Task details: Where the string "duck" shows up in a line of the records, copy that line.

---------- Dataset records ----------

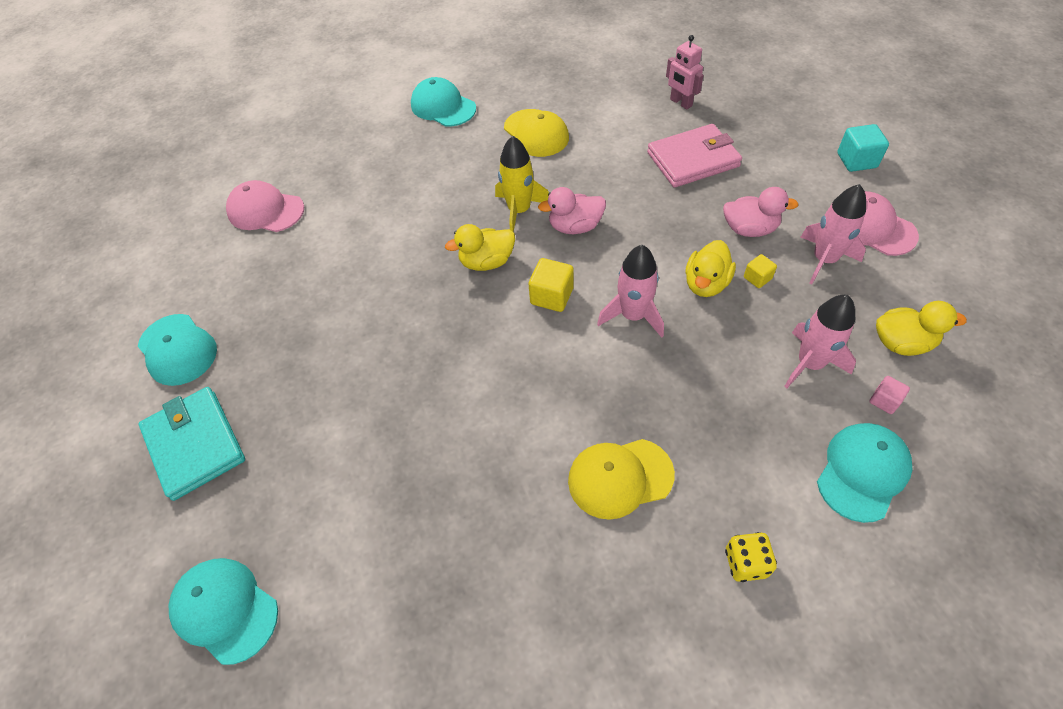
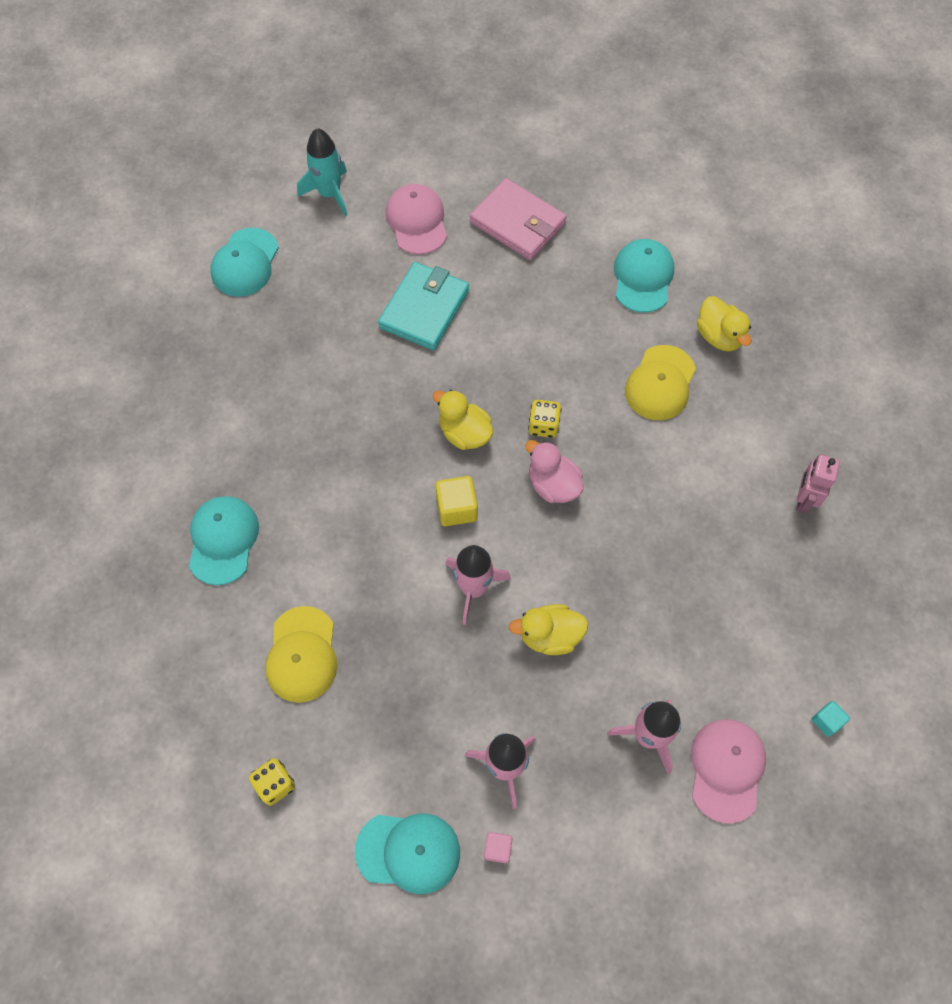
camera: 55 degrees right, 10 degrees up
turquoise wallet [138,387,245,501] -> turquoise wallet moved to [378,262,469,350]
turquoise cap [169,558,278,665] -> turquoise cap moved to [189,496,259,585]
yellow rocket [495,136,549,232] -> yellow dice [528,400,562,438]
yellow cap [568,439,675,520] -> yellow cap turned 135 degrees counterclockwise [265,606,337,703]
pink wallet [647,124,742,188] -> pink wallet moved to [470,178,567,260]
pink duck [723,187,799,237] -> none
yellow cube [744,254,777,288] -> none
turquoise cube [838,124,889,172] -> turquoise cube [812,701,850,737], size x0.60
yellow duck [876,301,967,356] -> yellow duck moved to [697,296,752,351]
none -> turquoise rocket [297,128,347,216]

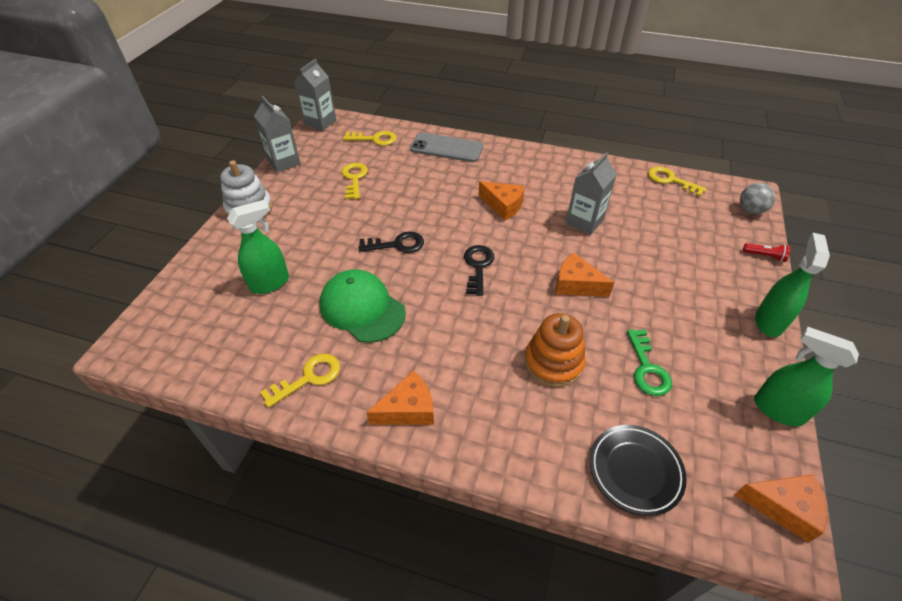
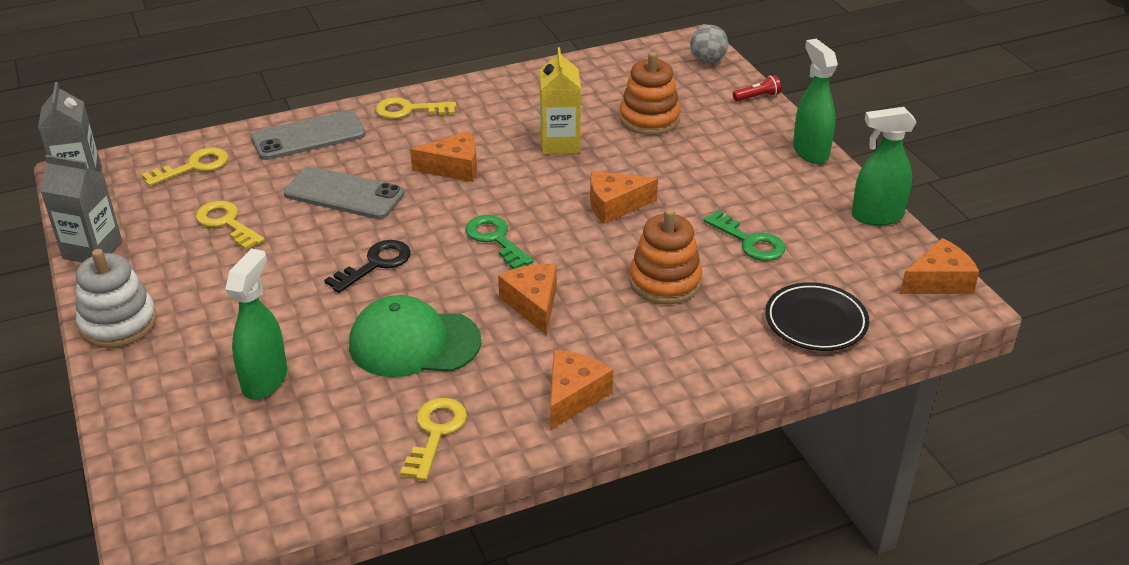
camera: 40 degrees left, 10 degrees down
black key [464,245,494,296] -> green key [465,215,533,269]
grey carton [566,152,617,235] -> yellow carton [540,47,581,154]
yellow key [648,167,707,197] -> yellow key moved to [375,97,456,119]
none -> grey phone [284,166,405,219]
none -> orange cheese [498,264,557,335]
none -> orange stacking toy [619,52,681,135]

----------

Solution:
pink duck [723,187,799,237] -> none
yellow duck [876,301,967,356] -> yellow duck moved to [697,296,752,351]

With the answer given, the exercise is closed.